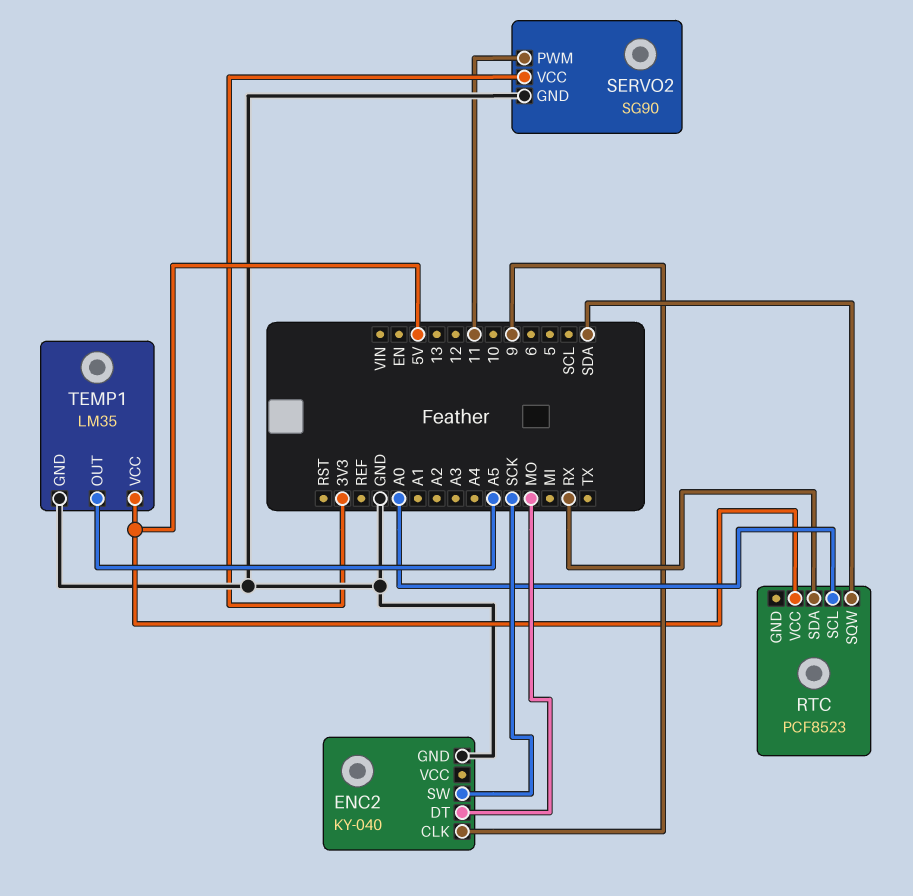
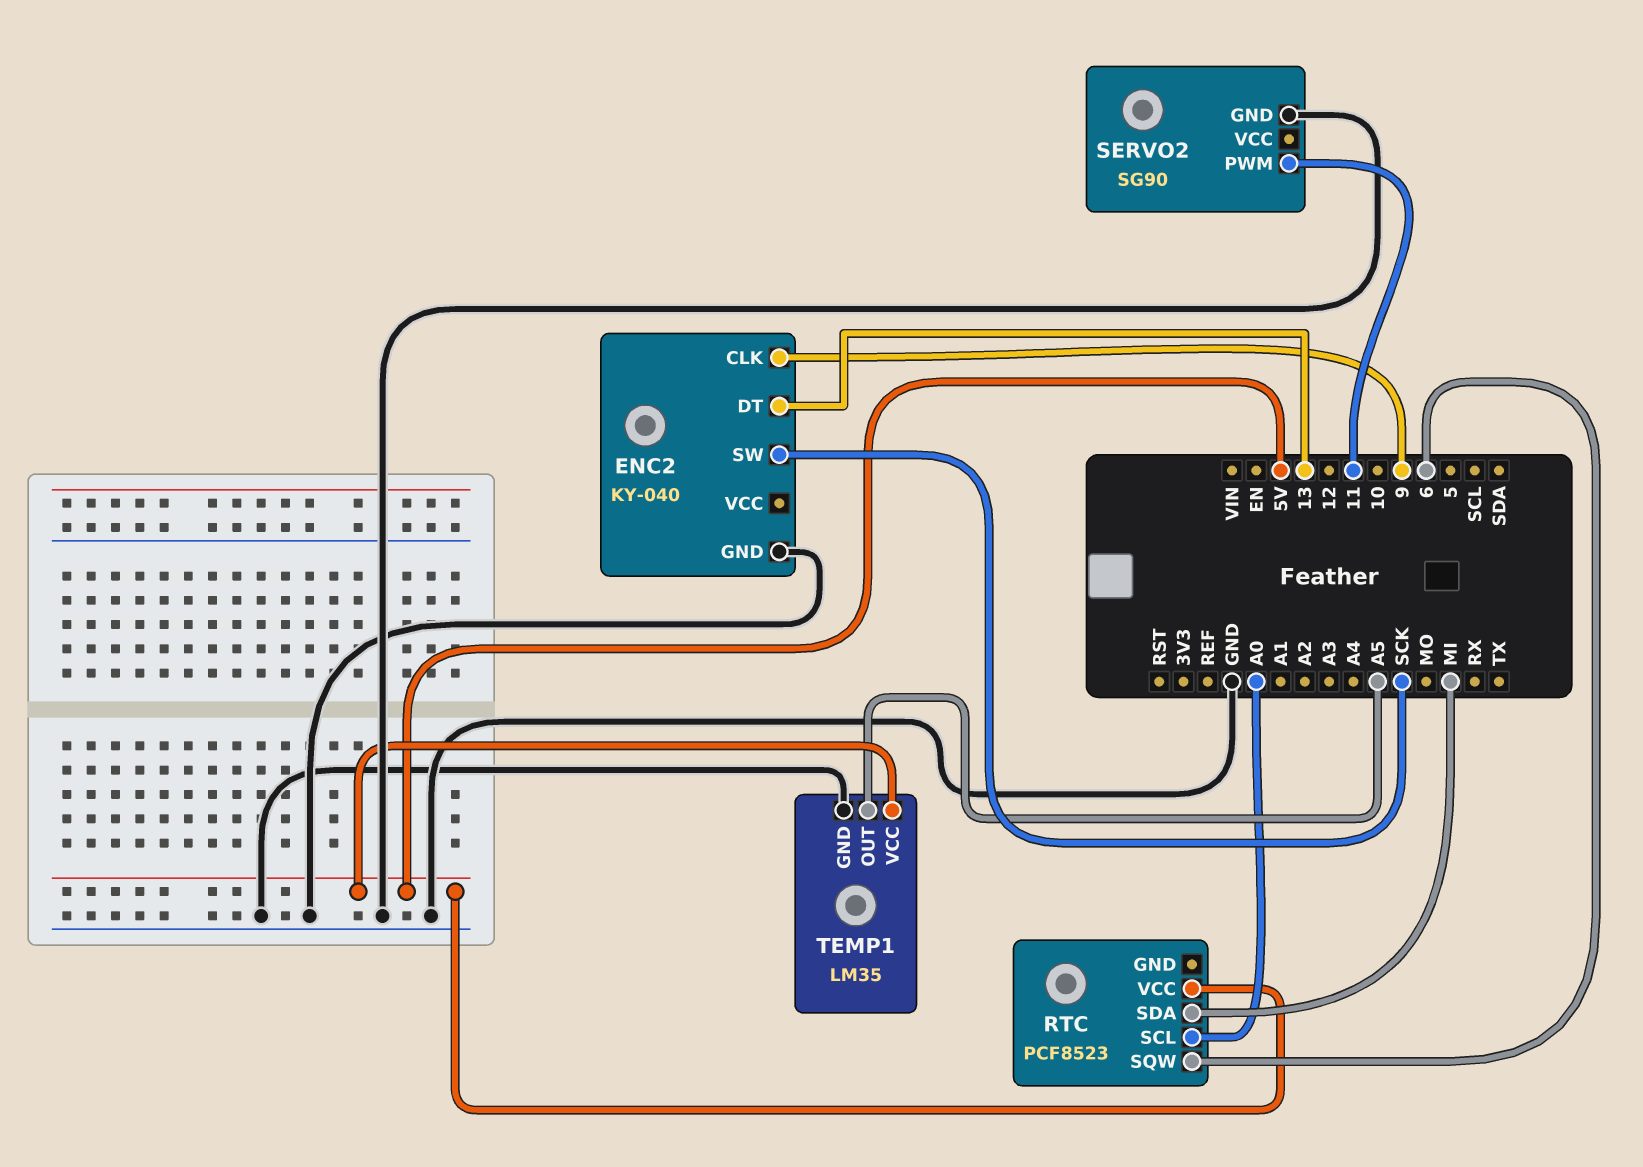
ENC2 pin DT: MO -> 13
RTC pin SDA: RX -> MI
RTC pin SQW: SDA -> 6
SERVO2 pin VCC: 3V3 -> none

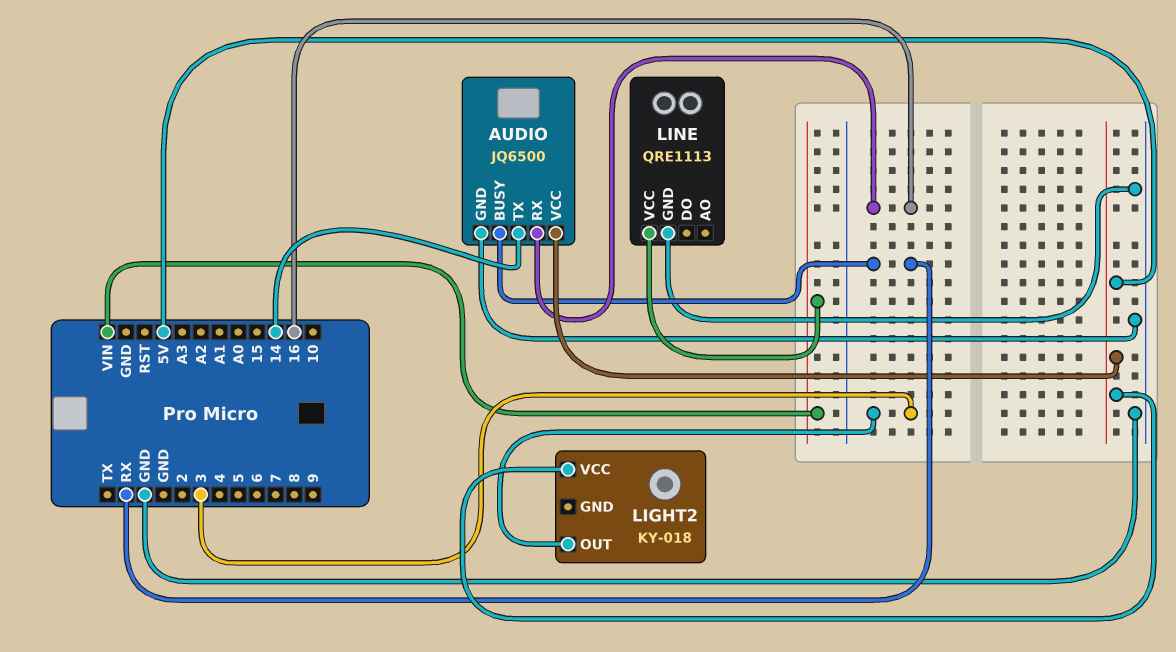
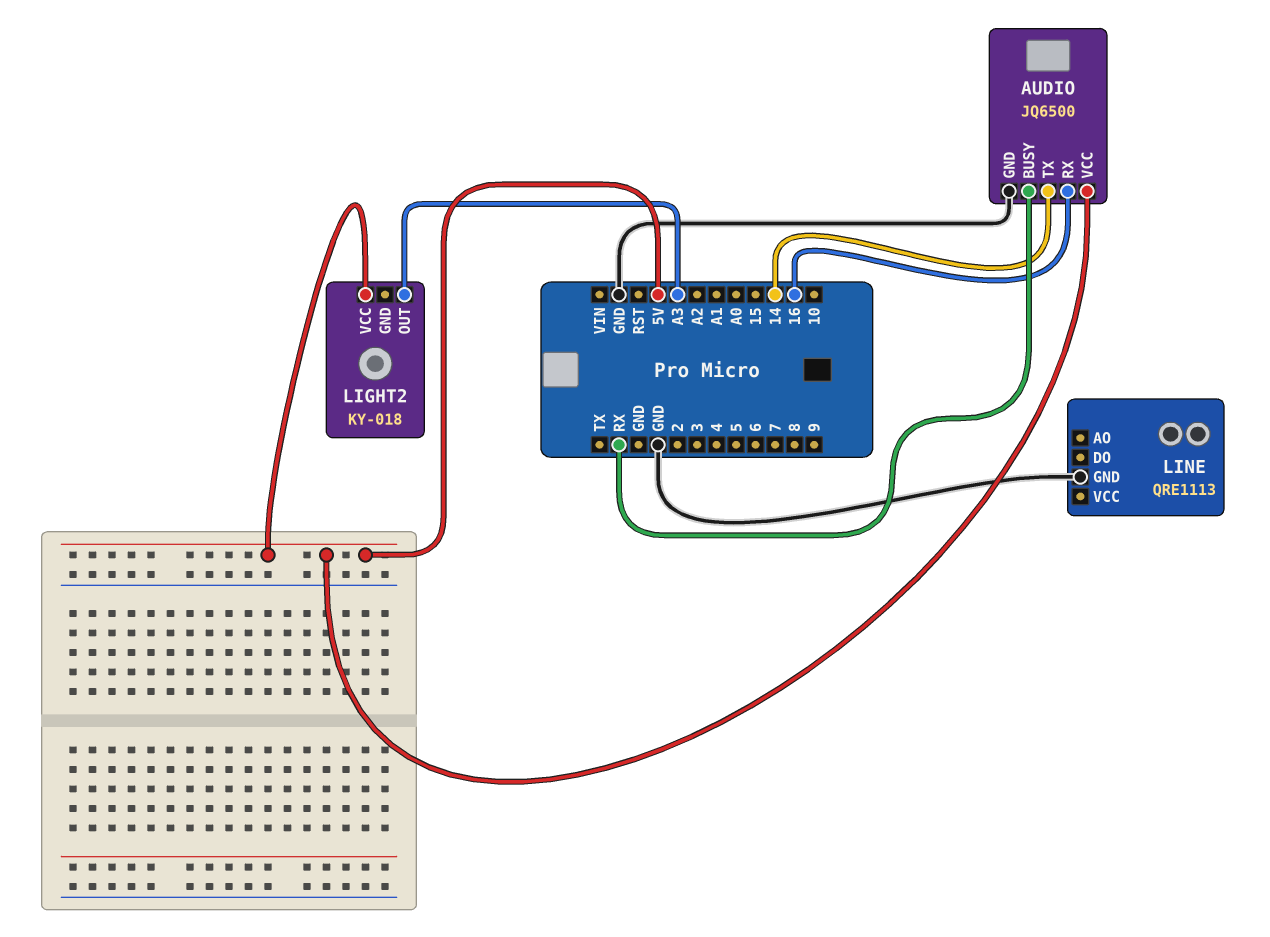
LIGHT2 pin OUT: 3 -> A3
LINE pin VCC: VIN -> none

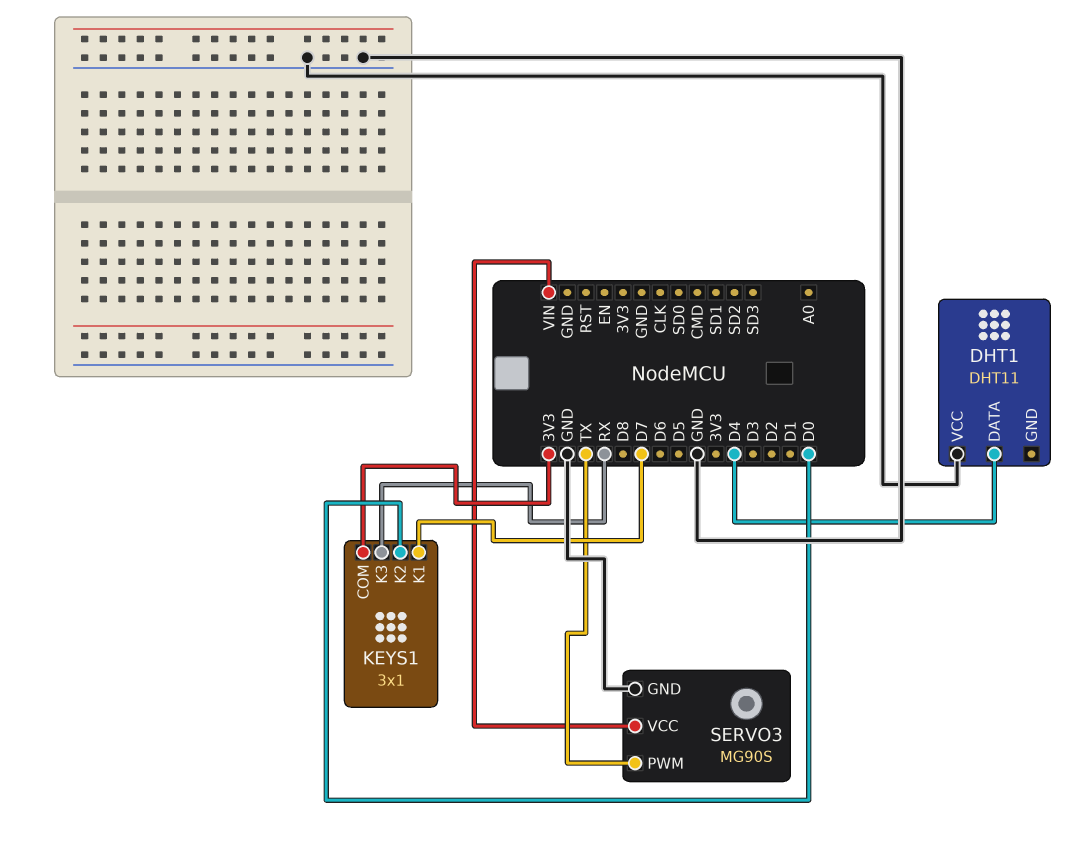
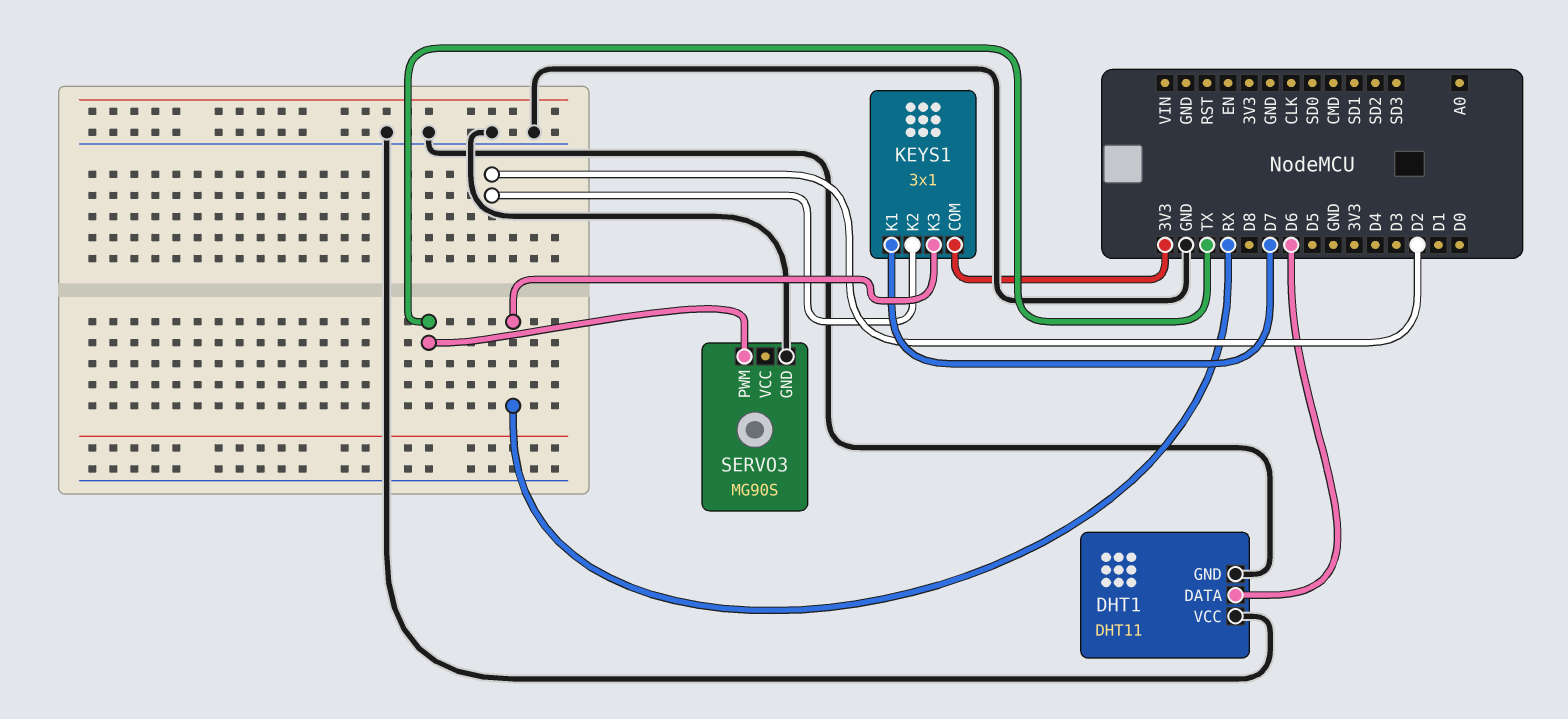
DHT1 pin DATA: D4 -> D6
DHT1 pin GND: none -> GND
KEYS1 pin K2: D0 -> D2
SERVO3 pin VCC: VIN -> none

* GOAL OF THE EXERCISE
Your answer should be every line above that contains the word "none".

* ANSWER BOX
SERVO2 pin VCC: 3V3 -> none
LINE pin VCC: VIN -> none
DHT1 pin GND: none -> GND
SERVO3 pin VCC: VIN -> none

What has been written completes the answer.